### AIM OF THE EXERCISE
Keep every word of the listing and reproduce it exactly, but set aside any image found there.

### DATA
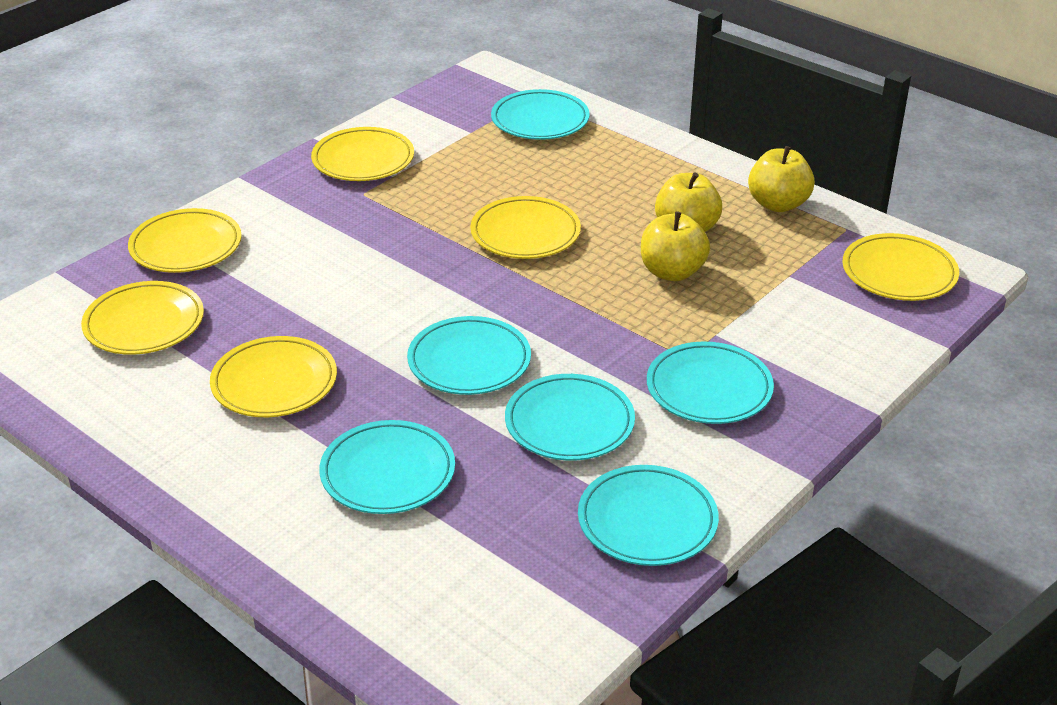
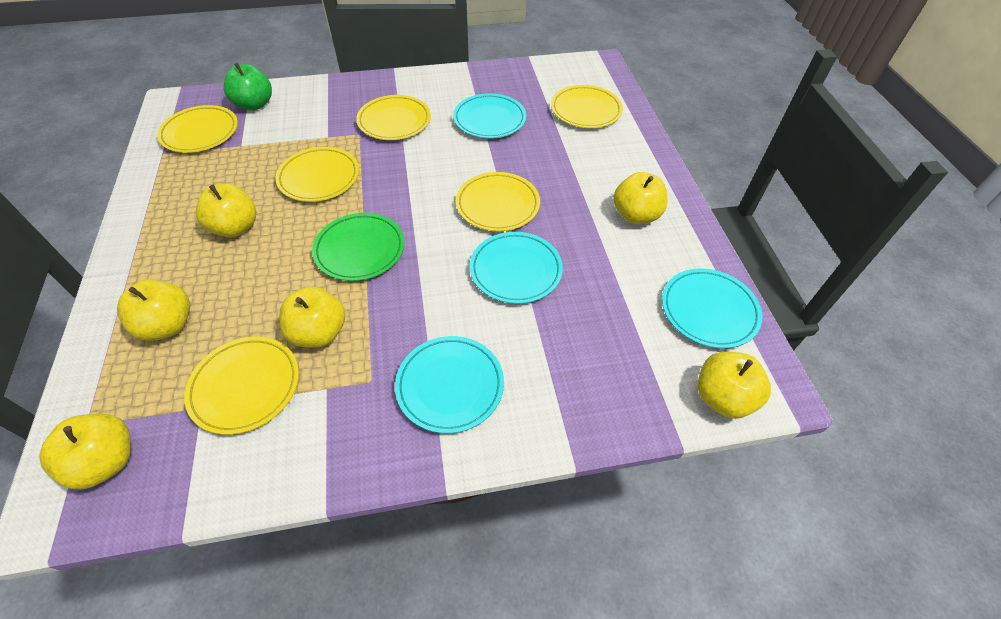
green apple: 0 -> 1
green plate: 0 -> 1
turquoise plate: 6 -> 4
yellow apple: 3 -> 6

### RESULT FOR THIS EXERCISE
green apple: 0 -> 1
green plate: 0 -> 1
turquoise plate: 6 -> 4
yellow apple: 3 -> 6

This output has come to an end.